- Task statement -
Write every record below out exactly; no images.

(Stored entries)
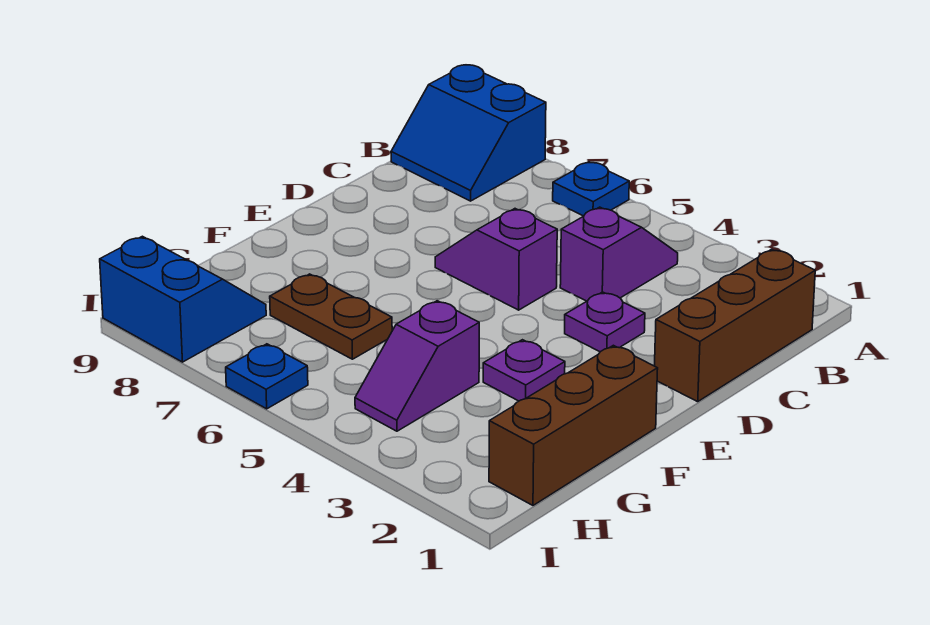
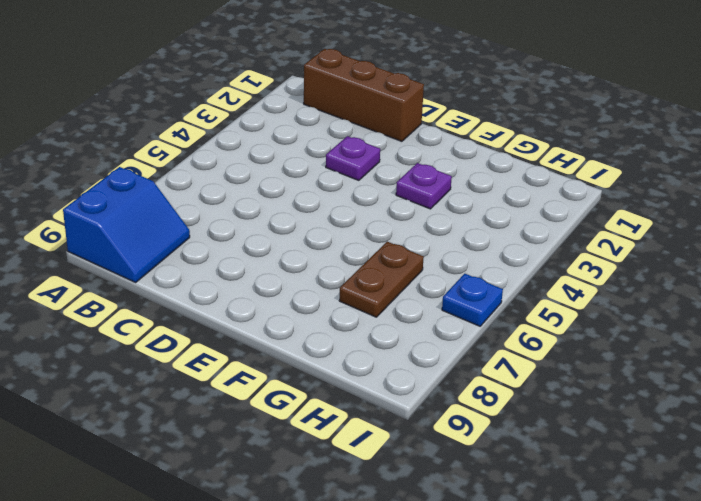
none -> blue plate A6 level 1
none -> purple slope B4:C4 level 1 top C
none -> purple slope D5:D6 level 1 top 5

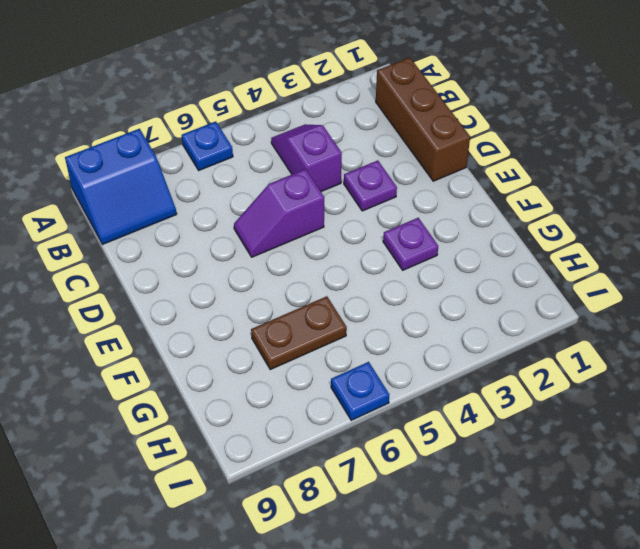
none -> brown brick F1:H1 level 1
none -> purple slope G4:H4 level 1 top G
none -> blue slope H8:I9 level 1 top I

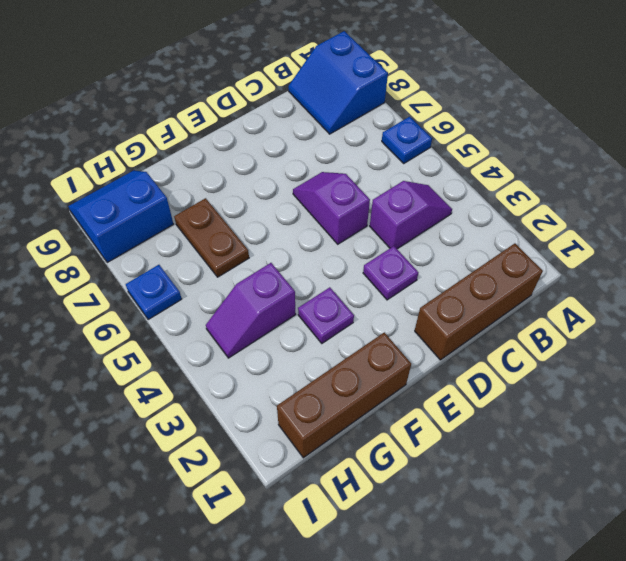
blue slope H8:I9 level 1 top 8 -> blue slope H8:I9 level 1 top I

- Answer to this exercise -
none -> blue plate A6 level 1
none -> purple slope B4:C4 level 1 top C
none -> purple slope D5:D6 level 1 top 5

none -> brown brick F1:H1 level 1
none -> purple slope G4:H4 level 1 top G
none -> blue slope H8:I9 level 1 top I

blue slope H8:I9 level 1 top 8 -> blue slope H8:I9 level 1 top I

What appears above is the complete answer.